▸ **Exercise prompt**:
Which lines of the data contain the string "VEXT"? Copy every one of them.

▸ **Records shown**:
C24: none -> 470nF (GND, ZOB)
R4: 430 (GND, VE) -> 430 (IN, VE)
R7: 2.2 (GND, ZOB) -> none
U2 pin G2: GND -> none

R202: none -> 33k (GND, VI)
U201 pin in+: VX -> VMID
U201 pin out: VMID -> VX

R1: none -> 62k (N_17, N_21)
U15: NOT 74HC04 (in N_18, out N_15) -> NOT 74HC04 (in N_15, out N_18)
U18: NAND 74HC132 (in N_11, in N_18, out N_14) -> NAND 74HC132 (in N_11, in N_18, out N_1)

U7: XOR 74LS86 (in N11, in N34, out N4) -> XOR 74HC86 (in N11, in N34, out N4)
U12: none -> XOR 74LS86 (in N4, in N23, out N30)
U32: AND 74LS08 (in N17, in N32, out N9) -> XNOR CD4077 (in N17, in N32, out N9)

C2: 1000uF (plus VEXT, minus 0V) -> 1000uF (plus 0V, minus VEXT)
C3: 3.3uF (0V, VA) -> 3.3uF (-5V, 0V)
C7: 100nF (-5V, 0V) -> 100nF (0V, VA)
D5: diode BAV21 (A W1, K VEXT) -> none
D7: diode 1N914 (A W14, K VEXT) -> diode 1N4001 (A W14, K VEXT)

▸ **Completed task**:
C2: 1000uF (plus VEXT, minus 0V) -> 1000uF (plus 0V, minus VEXT)
D5: diode BAV21 (A W1, K VEXT) -> none
D7: diode 1N914 (A W14, K VEXT) -> diode 1N4001 (A W14, K VEXT)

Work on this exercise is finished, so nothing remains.